Coordinate-based change listings:
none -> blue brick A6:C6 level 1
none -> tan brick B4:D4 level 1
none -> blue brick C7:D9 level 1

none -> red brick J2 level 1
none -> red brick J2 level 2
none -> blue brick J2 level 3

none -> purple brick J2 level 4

## WHAT TO DO
Where a line in the entries holds "blue", copy that line.

## EXPECTED OUTPUT
none -> blue brick A6:C6 level 1
none -> blue brick C7:D9 level 1
none -> blue brick J2 level 3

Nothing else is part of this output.